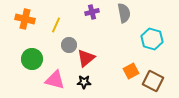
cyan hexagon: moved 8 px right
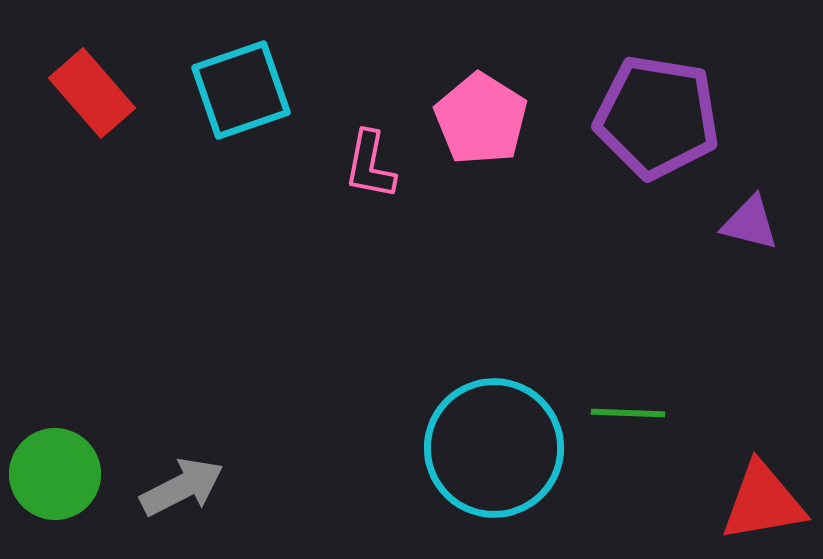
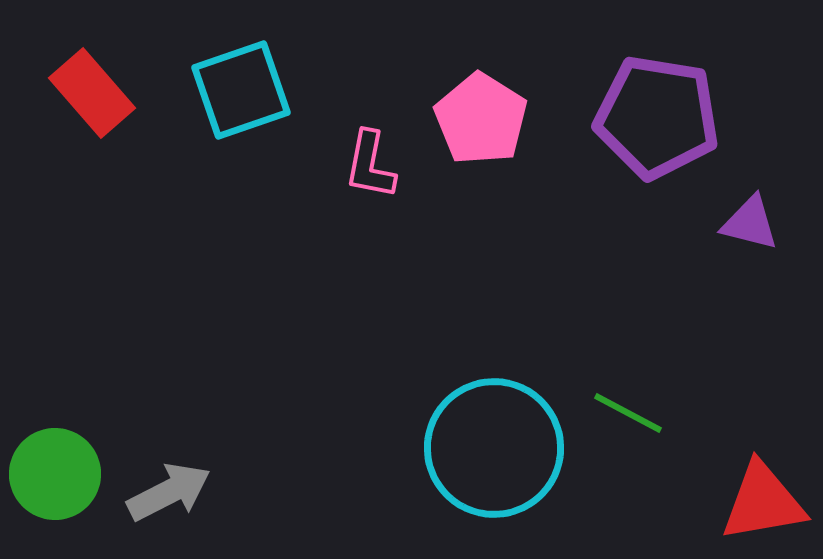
green line: rotated 26 degrees clockwise
gray arrow: moved 13 px left, 5 px down
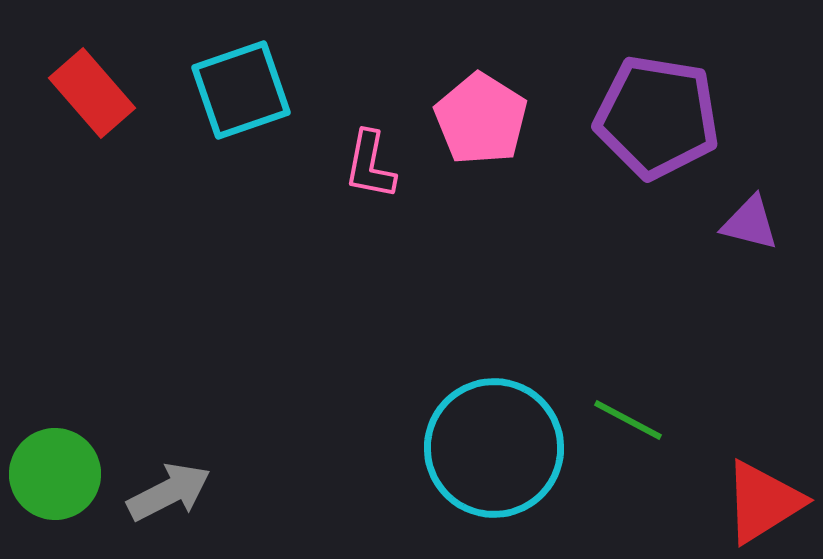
green line: moved 7 px down
red triangle: rotated 22 degrees counterclockwise
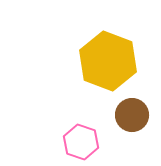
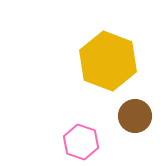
brown circle: moved 3 px right, 1 px down
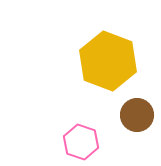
brown circle: moved 2 px right, 1 px up
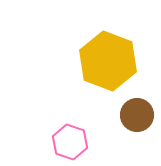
pink hexagon: moved 11 px left
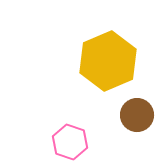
yellow hexagon: rotated 16 degrees clockwise
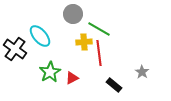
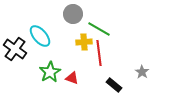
red triangle: rotated 48 degrees clockwise
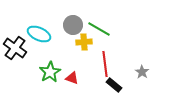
gray circle: moved 11 px down
cyan ellipse: moved 1 px left, 2 px up; rotated 25 degrees counterclockwise
black cross: moved 1 px up
red line: moved 6 px right, 11 px down
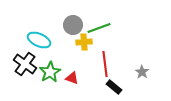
green line: moved 1 px up; rotated 50 degrees counterclockwise
cyan ellipse: moved 6 px down
black cross: moved 10 px right, 16 px down
black rectangle: moved 2 px down
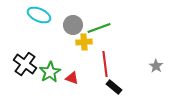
cyan ellipse: moved 25 px up
gray star: moved 14 px right, 6 px up
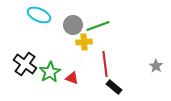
green line: moved 1 px left, 2 px up
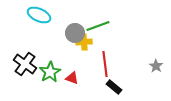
gray circle: moved 2 px right, 8 px down
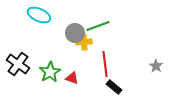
black cross: moved 7 px left
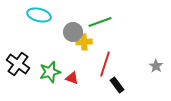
cyan ellipse: rotated 10 degrees counterclockwise
green line: moved 2 px right, 4 px up
gray circle: moved 2 px left, 1 px up
red line: rotated 25 degrees clockwise
green star: rotated 15 degrees clockwise
black rectangle: moved 3 px right, 2 px up; rotated 14 degrees clockwise
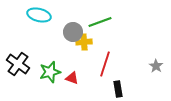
black rectangle: moved 1 px right, 4 px down; rotated 28 degrees clockwise
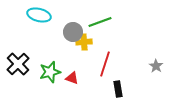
black cross: rotated 10 degrees clockwise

◆ ◆ ◆ ◆ ◆

## Work required
Rewrite the lines of the material above with every "cyan ellipse" changed to "teal oval" and nothing else altered. Leave out the picture lines.

## Complete response
cyan hexagon: moved 8 px right
green line: rotated 26 degrees clockwise
gray arrow: moved 13 px left, 5 px down
green line: moved 7 px down
red triangle: rotated 22 degrees counterclockwise
brown circle: moved 3 px right, 1 px down
brown circle: moved 2 px right, 1 px up
pink hexagon: moved 11 px left
yellow hexagon: rotated 16 degrees clockwise
red triangle: rotated 48 degrees clockwise
gray circle: moved 11 px down
teal oval: moved 1 px left, 2 px up; rotated 25 degrees counterclockwise
black cross: moved 1 px up
red line: moved 6 px right, 11 px down
green line: moved 1 px up; rotated 50 degrees counterclockwise
teal oval: moved 6 px down
black cross: moved 10 px right, 16 px down
black rectangle: moved 2 px down
teal oval: moved 25 px up
gray star: moved 14 px right, 6 px up
green line: moved 1 px left, 2 px up
gray circle: moved 2 px right, 8 px down
black cross: moved 7 px left
teal oval: rotated 10 degrees counterclockwise
green line: moved 2 px right, 4 px up
gray circle: moved 2 px left, 1 px up
red line: rotated 25 degrees clockwise
green star: rotated 15 degrees clockwise
black rectangle: moved 3 px right, 2 px up; rotated 14 degrees clockwise
black rectangle: moved 1 px right, 4 px down; rotated 28 degrees clockwise
black cross: rotated 10 degrees clockwise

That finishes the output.